*** Data excerpt ***

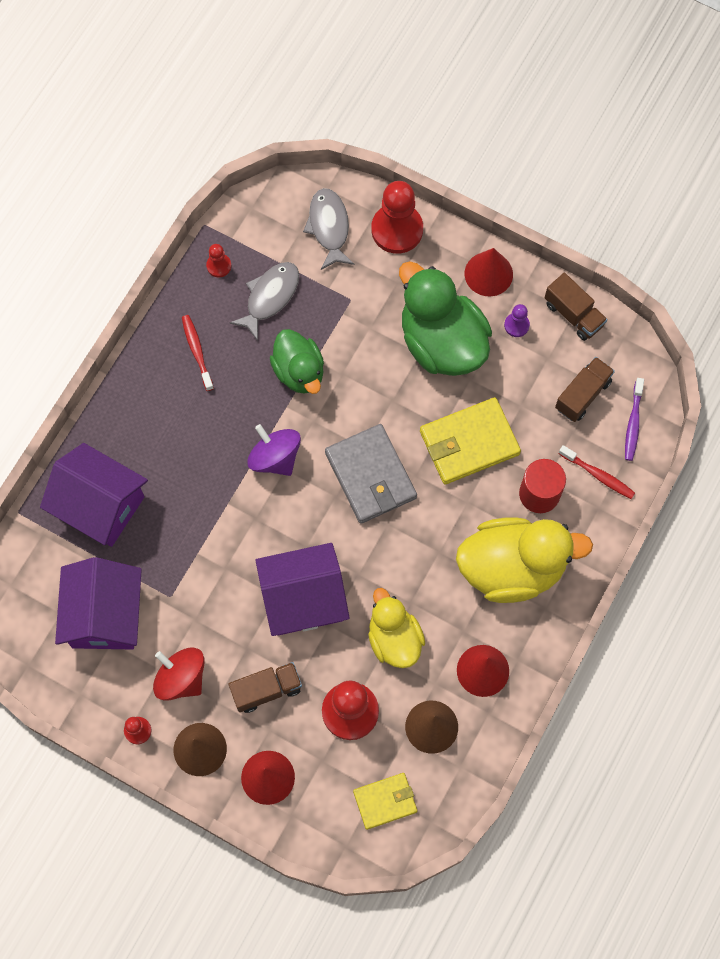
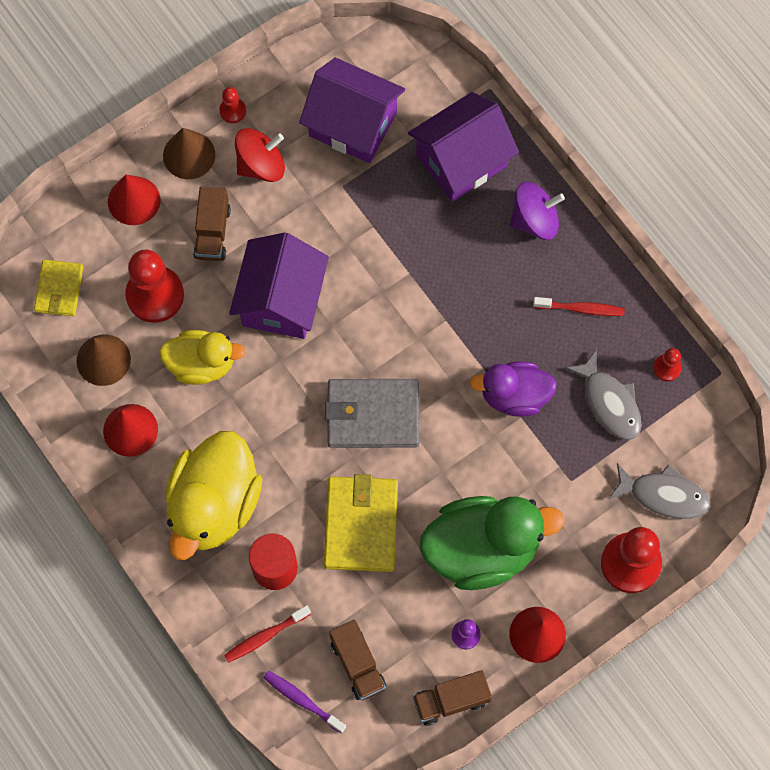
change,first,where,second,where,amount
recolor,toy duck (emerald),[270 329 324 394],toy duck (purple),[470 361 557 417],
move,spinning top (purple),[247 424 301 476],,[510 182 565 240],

*** End of Data excerpt ***

Give back every line of the material above word for word, leaving out the pictures.

change,first,where,second,where,amount
recolor,toy duck (emerald),[270 329 324 394],toy duck (purple),[470 361 557 417],
move,spinning top (purple),[247 424 301 476],,[510 182 565 240],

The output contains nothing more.